_The task_
Transcribe each record exactly; skip any picture.

::: Supplied records :::

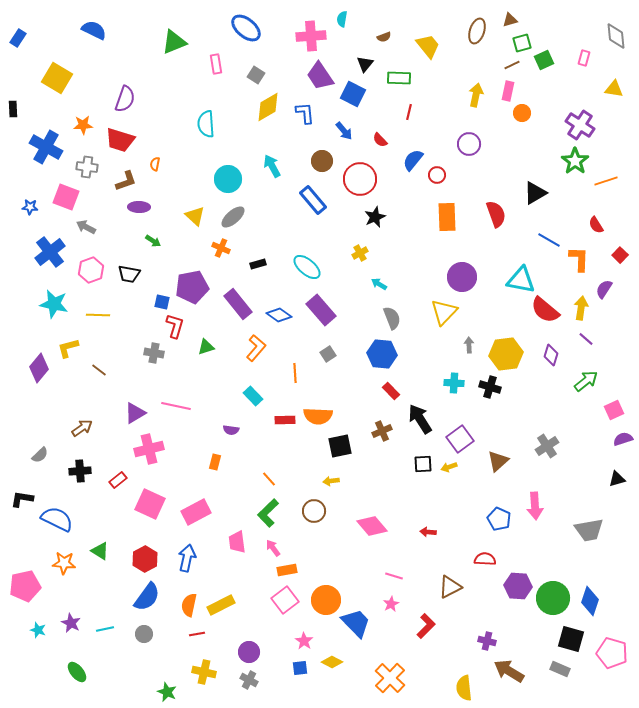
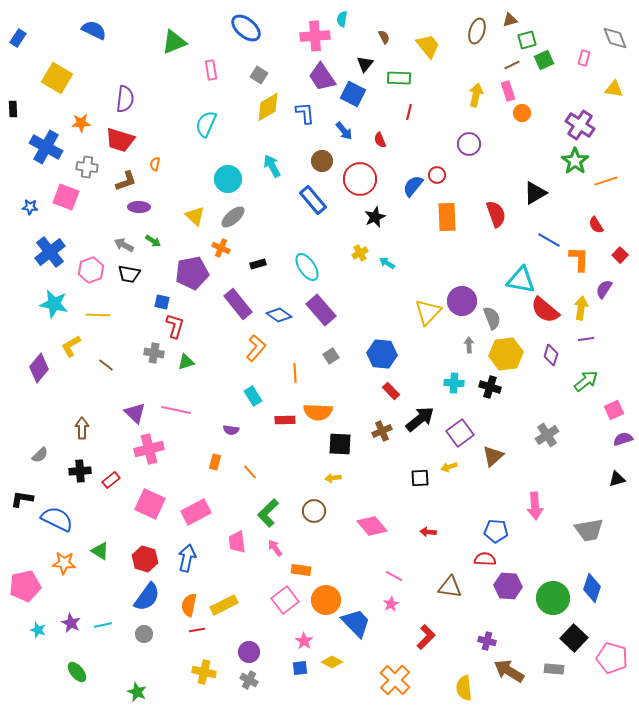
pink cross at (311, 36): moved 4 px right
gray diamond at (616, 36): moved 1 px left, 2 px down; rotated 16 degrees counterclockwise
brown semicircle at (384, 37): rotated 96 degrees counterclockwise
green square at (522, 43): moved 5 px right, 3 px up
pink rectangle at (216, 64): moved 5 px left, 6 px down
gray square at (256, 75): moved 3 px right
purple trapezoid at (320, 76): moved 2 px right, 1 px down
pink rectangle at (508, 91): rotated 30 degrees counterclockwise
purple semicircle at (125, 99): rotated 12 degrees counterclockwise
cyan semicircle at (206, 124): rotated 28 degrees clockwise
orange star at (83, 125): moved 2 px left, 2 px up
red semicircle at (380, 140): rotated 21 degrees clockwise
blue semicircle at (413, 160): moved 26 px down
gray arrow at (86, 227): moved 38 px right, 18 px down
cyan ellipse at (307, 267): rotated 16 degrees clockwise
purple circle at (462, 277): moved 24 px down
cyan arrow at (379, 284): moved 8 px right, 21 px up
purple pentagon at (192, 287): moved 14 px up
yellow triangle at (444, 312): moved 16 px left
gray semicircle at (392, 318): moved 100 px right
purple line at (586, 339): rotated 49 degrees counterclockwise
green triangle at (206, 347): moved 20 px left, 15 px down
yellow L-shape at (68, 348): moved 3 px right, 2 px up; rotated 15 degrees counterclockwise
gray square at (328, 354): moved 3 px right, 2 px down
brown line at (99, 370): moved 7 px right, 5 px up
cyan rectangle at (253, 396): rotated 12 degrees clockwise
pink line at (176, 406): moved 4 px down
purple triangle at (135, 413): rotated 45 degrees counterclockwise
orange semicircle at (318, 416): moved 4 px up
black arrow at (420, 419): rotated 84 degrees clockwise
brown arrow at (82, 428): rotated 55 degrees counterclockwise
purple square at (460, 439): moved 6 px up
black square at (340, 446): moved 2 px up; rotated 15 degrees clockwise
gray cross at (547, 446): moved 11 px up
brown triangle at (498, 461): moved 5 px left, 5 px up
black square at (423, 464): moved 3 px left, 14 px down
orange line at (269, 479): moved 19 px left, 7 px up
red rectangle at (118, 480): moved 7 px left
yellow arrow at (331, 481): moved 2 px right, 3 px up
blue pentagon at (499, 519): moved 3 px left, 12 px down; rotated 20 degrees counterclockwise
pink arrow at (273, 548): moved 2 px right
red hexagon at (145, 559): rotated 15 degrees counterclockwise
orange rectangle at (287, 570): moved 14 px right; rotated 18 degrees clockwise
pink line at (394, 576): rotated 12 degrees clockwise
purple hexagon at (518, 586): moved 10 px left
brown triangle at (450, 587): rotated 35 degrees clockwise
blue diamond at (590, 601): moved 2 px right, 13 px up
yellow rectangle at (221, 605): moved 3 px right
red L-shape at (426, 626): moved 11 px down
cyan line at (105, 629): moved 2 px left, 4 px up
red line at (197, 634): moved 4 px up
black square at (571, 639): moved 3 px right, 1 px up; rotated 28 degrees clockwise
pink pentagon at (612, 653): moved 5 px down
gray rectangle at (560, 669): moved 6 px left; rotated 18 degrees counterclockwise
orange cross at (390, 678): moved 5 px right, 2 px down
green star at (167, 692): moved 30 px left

:::

_Expected answer_
pink cross at (311, 36): moved 4 px right
gray diamond at (616, 36): moved 1 px left, 2 px down; rotated 16 degrees counterclockwise
brown semicircle at (384, 37): rotated 96 degrees counterclockwise
green square at (522, 43): moved 5 px right, 3 px up
pink rectangle at (216, 64): moved 5 px left, 6 px down
gray square at (256, 75): moved 3 px right
purple trapezoid at (320, 76): moved 2 px right, 1 px down
pink rectangle at (508, 91): rotated 30 degrees counterclockwise
purple semicircle at (125, 99): rotated 12 degrees counterclockwise
cyan semicircle at (206, 124): rotated 28 degrees clockwise
orange star at (83, 125): moved 2 px left, 2 px up
red semicircle at (380, 140): rotated 21 degrees clockwise
blue semicircle at (413, 160): moved 26 px down
gray arrow at (86, 227): moved 38 px right, 18 px down
cyan ellipse at (307, 267): rotated 16 degrees clockwise
purple circle at (462, 277): moved 24 px down
cyan arrow at (379, 284): moved 8 px right, 21 px up
purple pentagon at (192, 287): moved 14 px up
yellow triangle at (444, 312): moved 16 px left
gray semicircle at (392, 318): moved 100 px right
purple line at (586, 339): rotated 49 degrees counterclockwise
green triangle at (206, 347): moved 20 px left, 15 px down
yellow L-shape at (68, 348): moved 3 px right, 2 px up; rotated 15 degrees counterclockwise
gray square at (328, 354): moved 3 px right, 2 px down
brown line at (99, 370): moved 7 px right, 5 px up
cyan rectangle at (253, 396): rotated 12 degrees clockwise
pink line at (176, 406): moved 4 px down
purple triangle at (135, 413): rotated 45 degrees counterclockwise
orange semicircle at (318, 416): moved 4 px up
black arrow at (420, 419): rotated 84 degrees clockwise
brown arrow at (82, 428): rotated 55 degrees counterclockwise
purple square at (460, 439): moved 6 px up
black square at (340, 446): moved 2 px up; rotated 15 degrees clockwise
gray cross at (547, 446): moved 11 px up
brown triangle at (498, 461): moved 5 px left, 5 px up
black square at (423, 464): moved 3 px left, 14 px down
orange line at (269, 479): moved 19 px left, 7 px up
red rectangle at (118, 480): moved 7 px left
yellow arrow at (331, 481): moved 2 px right, 3 px up
blue pentagon at (499, 519): moved 3 px left, 12 px down; rotated 20 degrees counterclockwise
pink arrow at (273, 548): moved 2 px right
red hexagon at (145, 559): rotated 15 degrees counterclockwise
orange rectangle at (287, 570): moved 14 px right; rotated 18 degrees clockwise
pink line at (394, 576): rotated 12 degrees clockwise
purple hexagon at (518, 586): moved 10 px left
brown triangle at (450, 587): rotated 35 degrees clockwise
blue diamond at (590, 601): moved 2 px right, 13 px up
yellow rectangle at (221, 605): moved 3 px right
red L-shape at (426, 626): moved 11 px down
cyan line at (105, 629): moved 2 px left, 4 px up
red line at (197, 634): moved 4 px up
black square at (571, 639): moved 3 px right, 1 px up; rotated 28 degrees clockwise
pink pentagon at (612, 653): moved 5 px down
gray rectangle at (560, 669): moved 6 px left; rotated 18 degrees counterclockwise
orange cross at (390, 678): moved 5 px right, 2 px down
green star at (167, 692): moved 30 px left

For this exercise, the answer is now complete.